Before-and-after change records
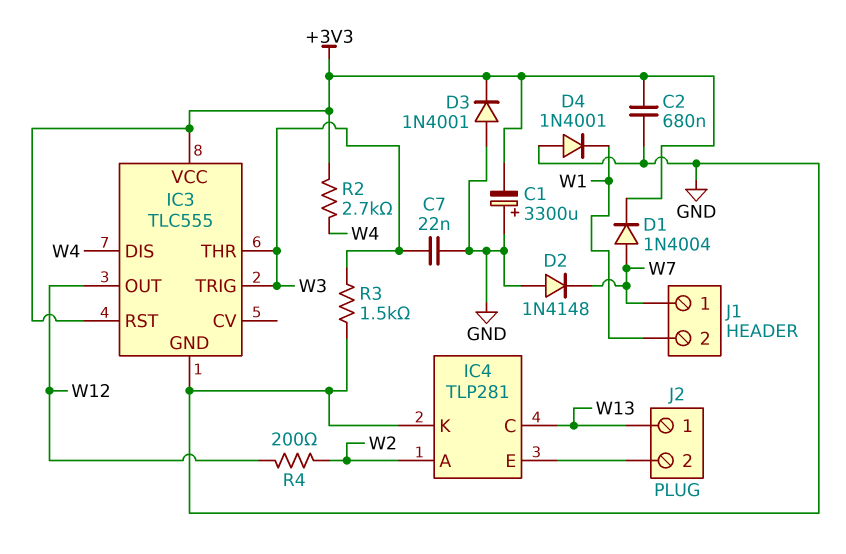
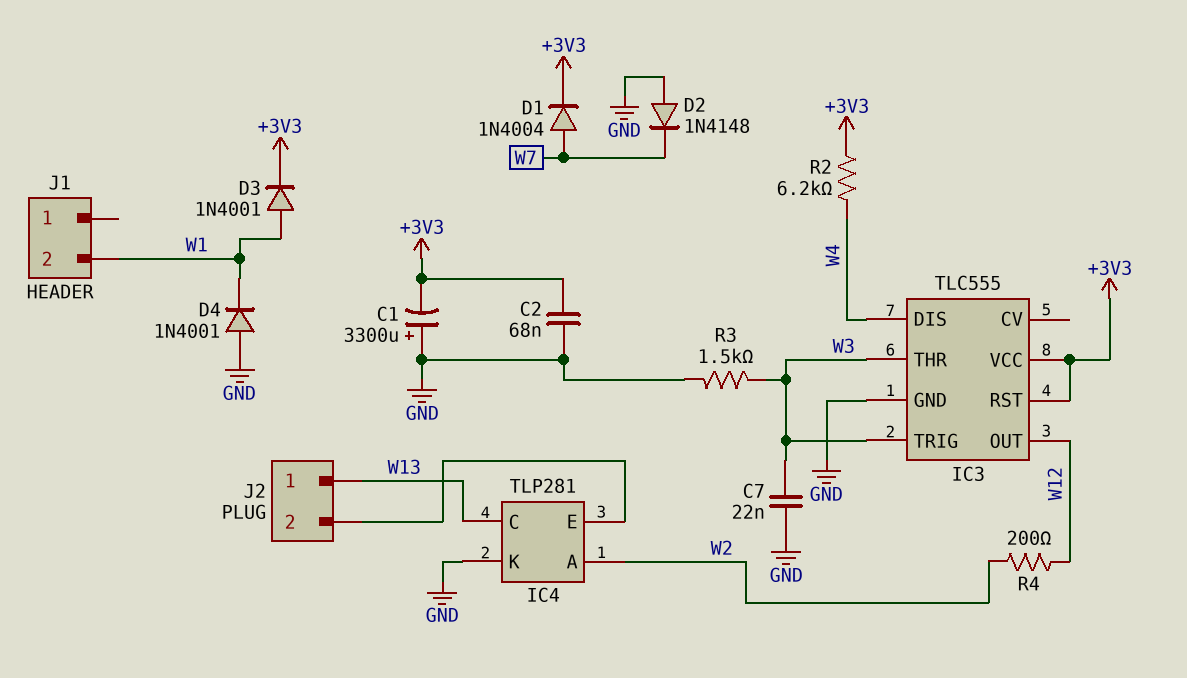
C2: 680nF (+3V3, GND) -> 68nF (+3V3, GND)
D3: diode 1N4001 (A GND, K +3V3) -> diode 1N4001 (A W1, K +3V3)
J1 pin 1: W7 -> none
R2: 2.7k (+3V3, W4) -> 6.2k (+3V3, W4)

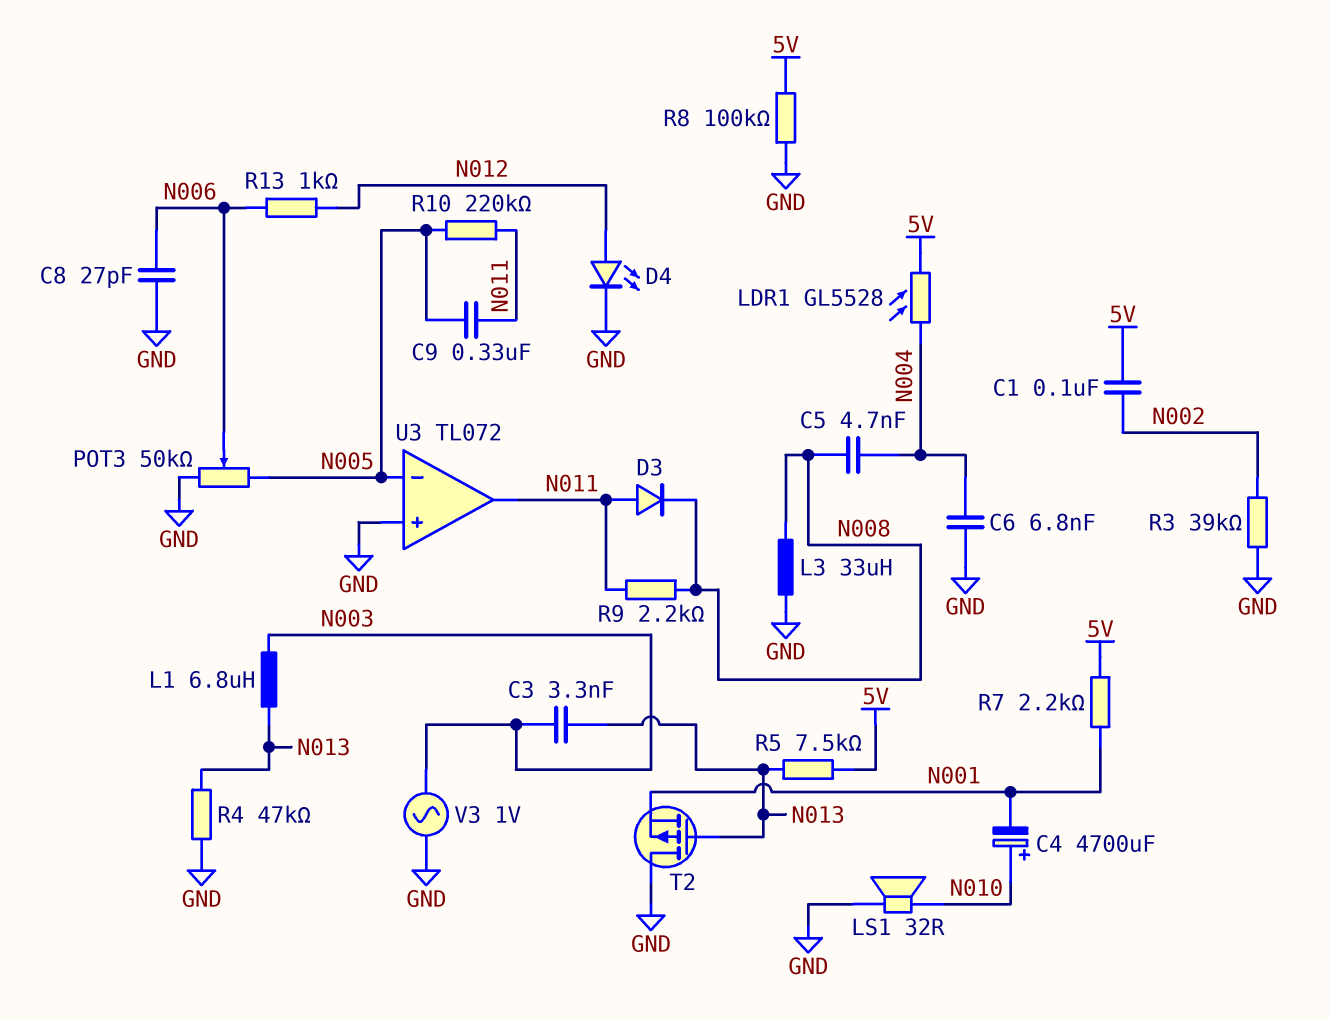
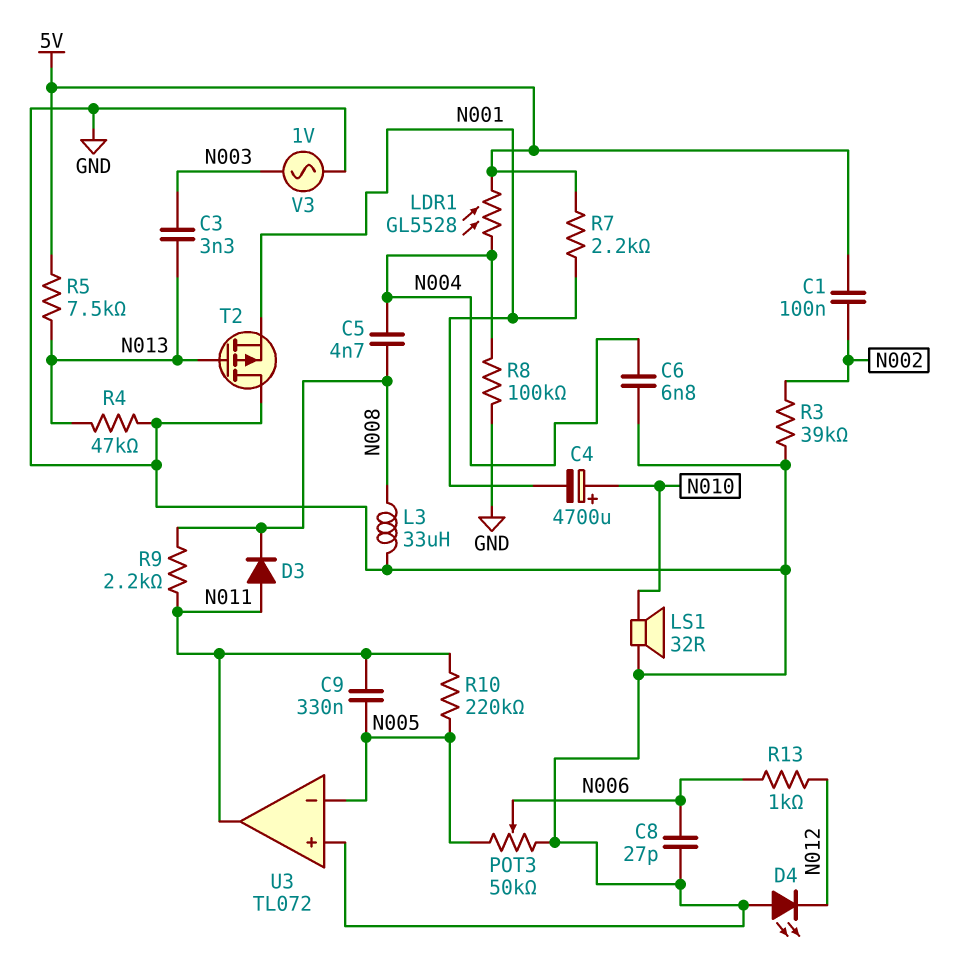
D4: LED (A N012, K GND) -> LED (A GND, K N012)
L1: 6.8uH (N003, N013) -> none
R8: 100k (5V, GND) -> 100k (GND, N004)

**EXERCISE OBJECTIVE:**
Each line from the line containing "R2: 2.7k (+3V3, W4) -> 6.2k (+3V3, W4)" through the last line above must be written out exactly, and every picture must be omitted.

**RESULT:**
R2: 2.7k (+3V3, W4) -> 6.2k (+3V3, W4)

D4: LED (A N012, K GND) -> LED (A GND, K N012)
L1: 6.8uH (N003, N013) -> none
R8: 100k (5V, GND) -> 100k (GND, N004)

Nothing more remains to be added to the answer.